EXERCISE DATA:
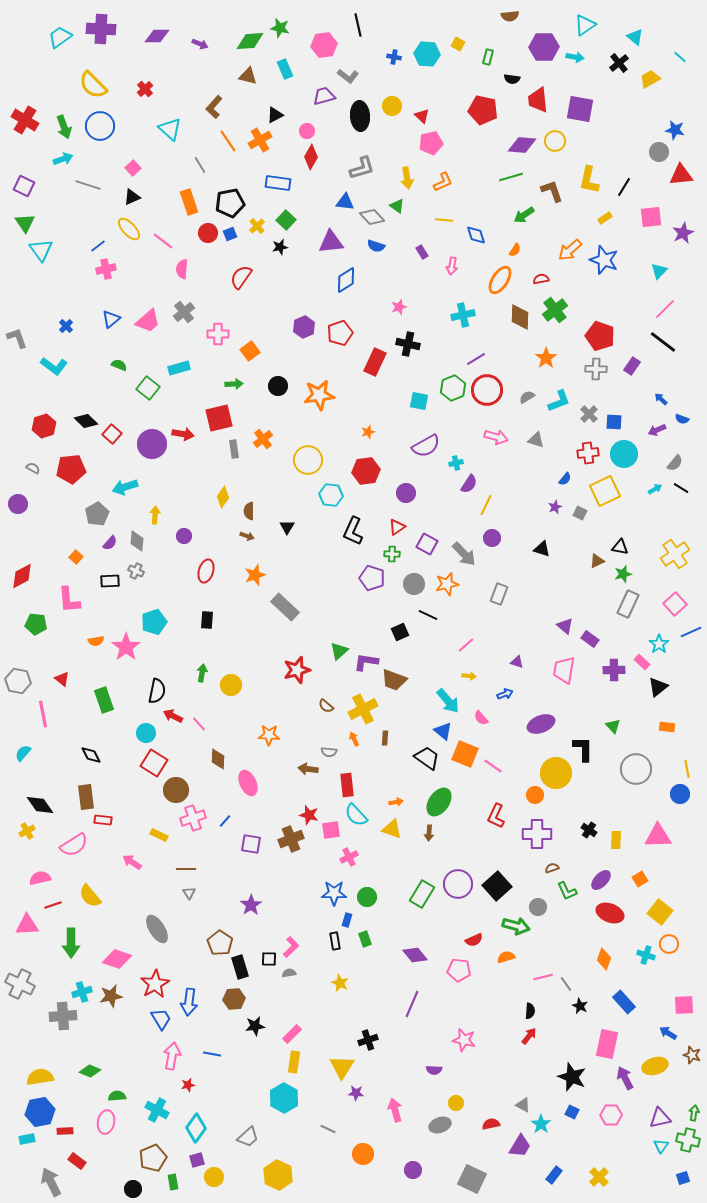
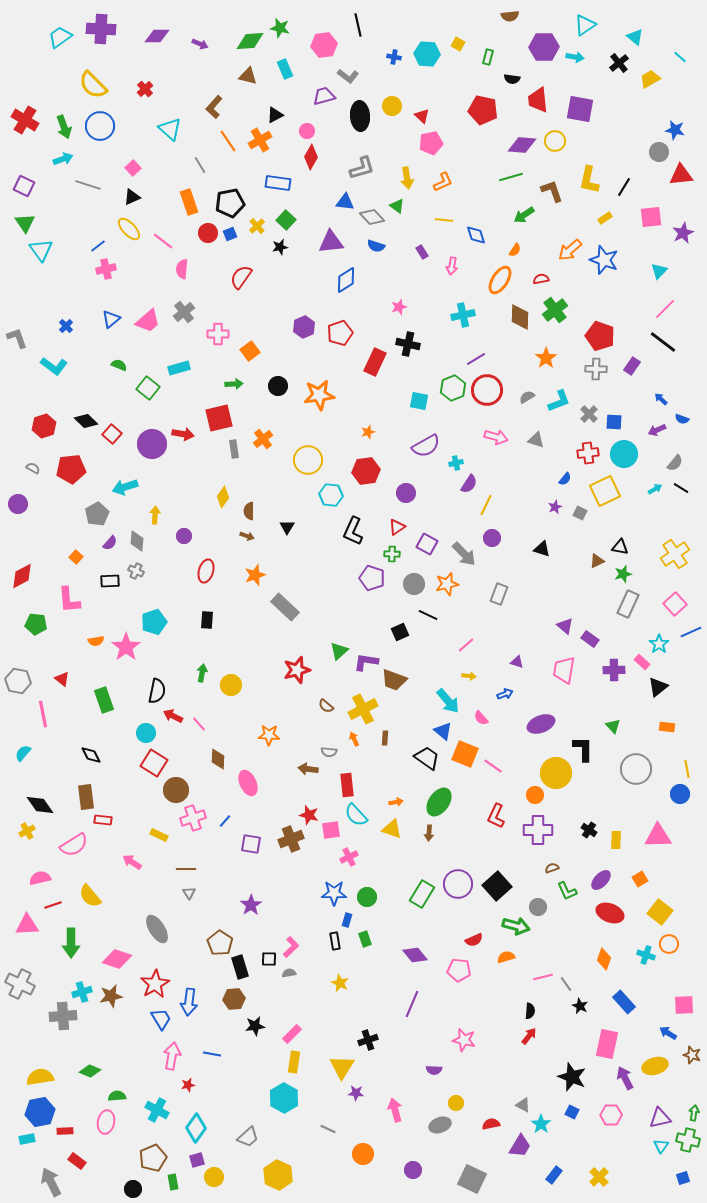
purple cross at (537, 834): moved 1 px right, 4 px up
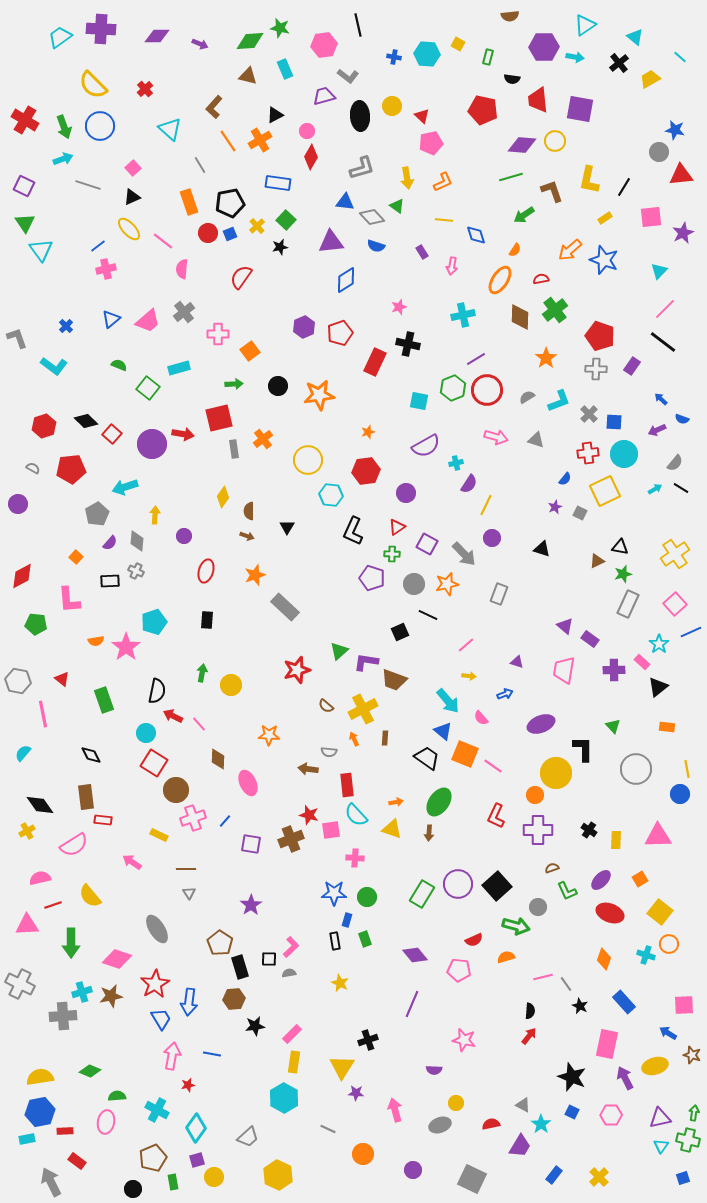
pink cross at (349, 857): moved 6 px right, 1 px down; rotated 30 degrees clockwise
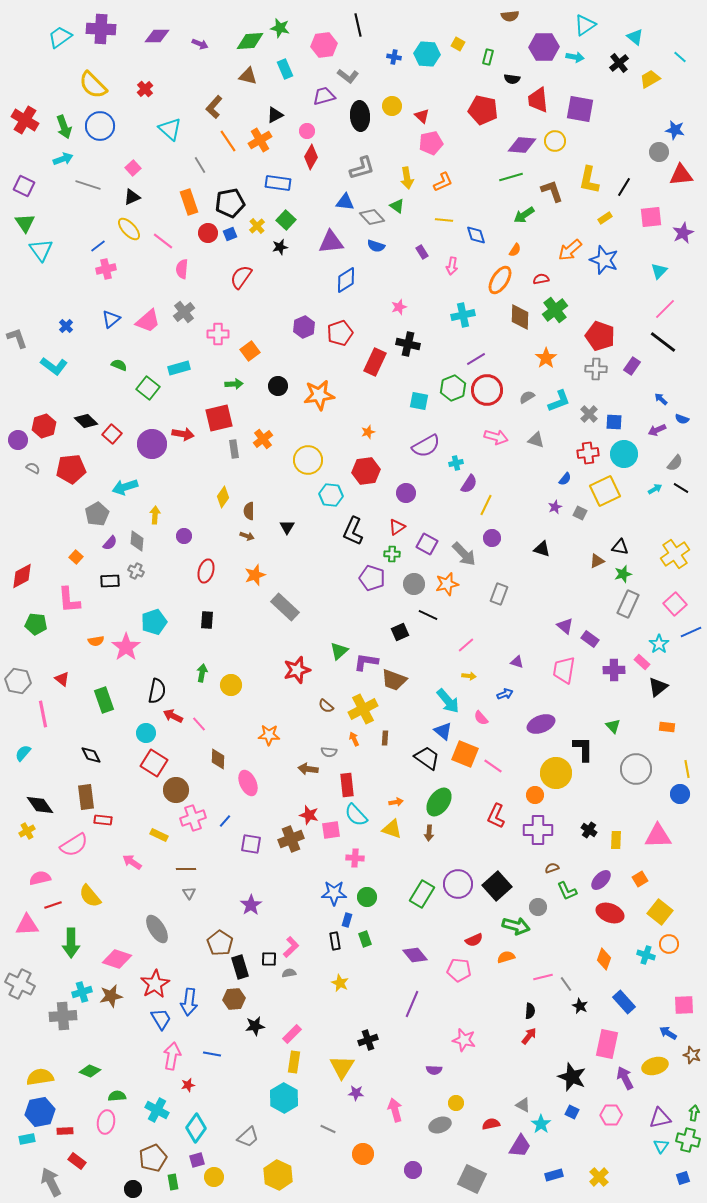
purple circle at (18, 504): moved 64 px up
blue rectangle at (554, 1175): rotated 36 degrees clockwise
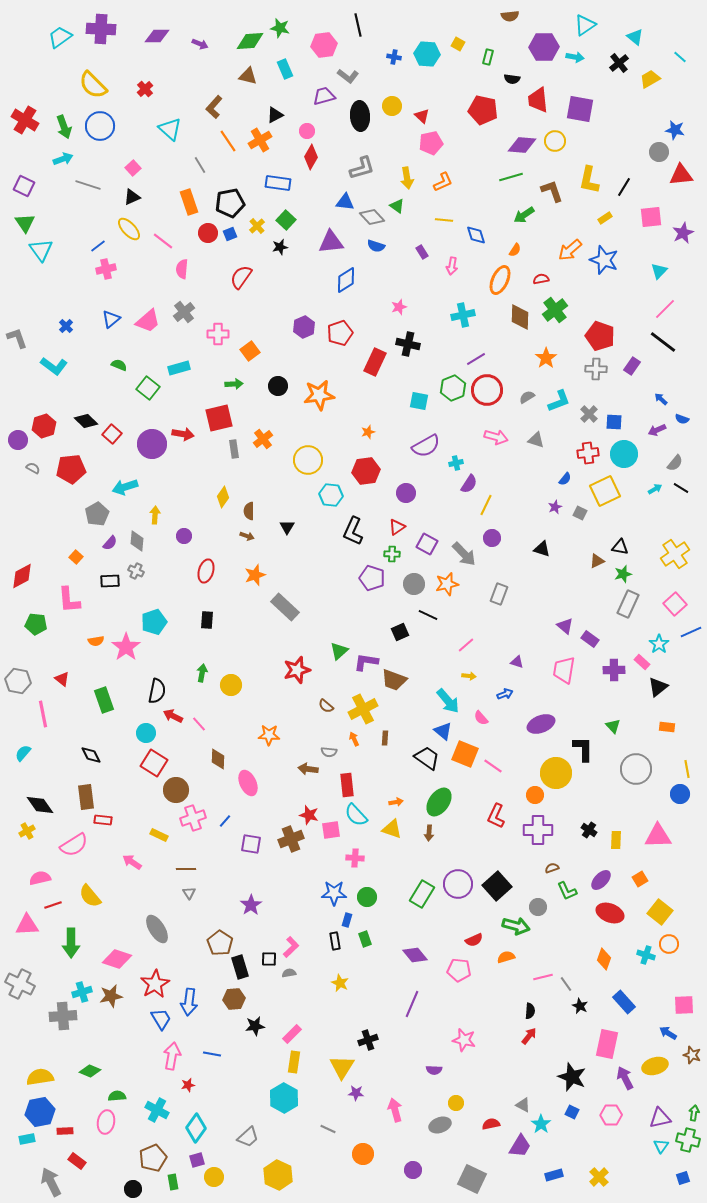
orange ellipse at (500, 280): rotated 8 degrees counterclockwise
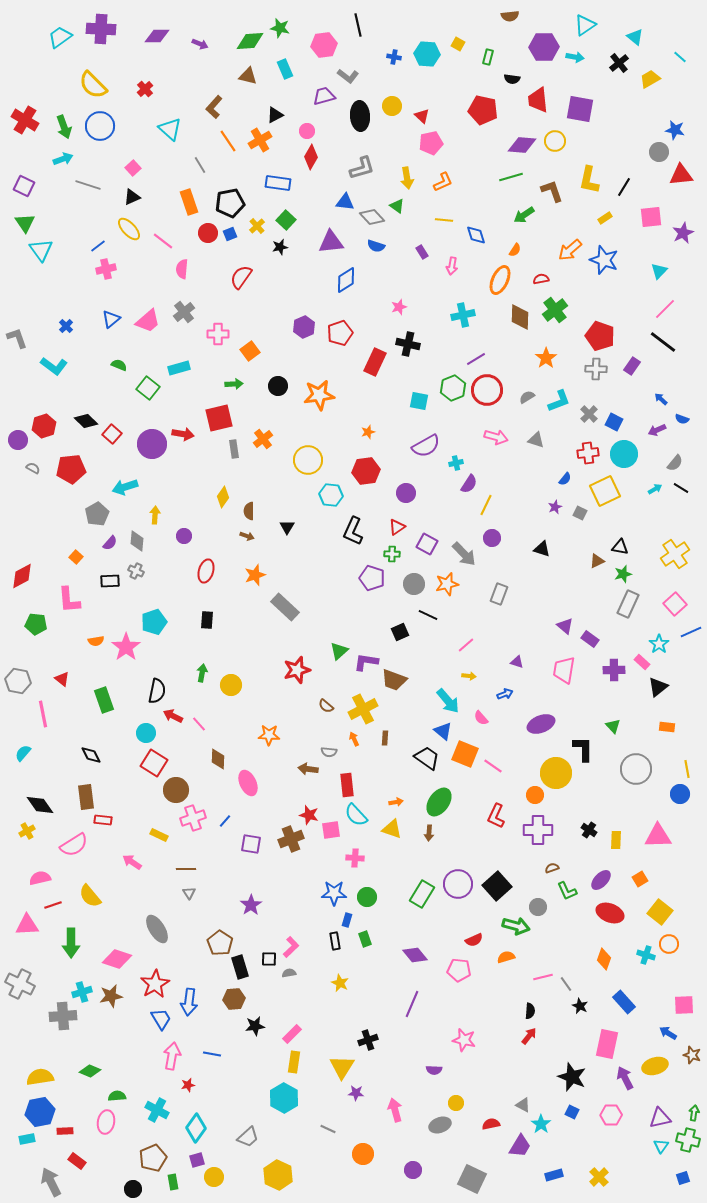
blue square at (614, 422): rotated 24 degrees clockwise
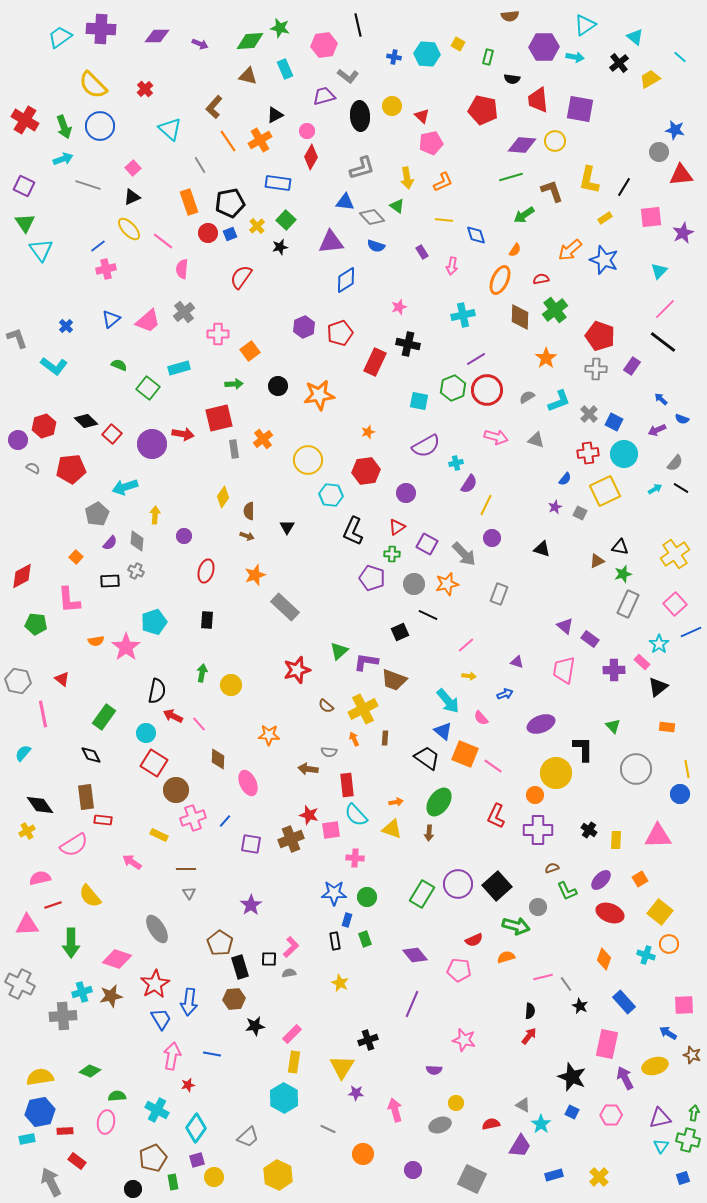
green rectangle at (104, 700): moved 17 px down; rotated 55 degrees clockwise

INSTRUCTIONS TO FOLLOW:
Starting at the line that contains "purple circle at (18, 504): moved 64 px up" and continuing through the end of the data, rewrite those lines with "rotated" substituted by "turned" and everything else unchanged. Leave the pictures out of your answer.

TASK RESPONSE:
purple circle at (18, 504): moved 64 px up
blue rectangle at (554, 1175): turned 36 degrees clockwise
orange ellipse at (500, 280): turned 8 degrees counterclockwise
blue square at (614, 422): turned 24 degrees clockwise
green rectangle at (104, 700): moved 17 px down; turned 55 degrees clockwise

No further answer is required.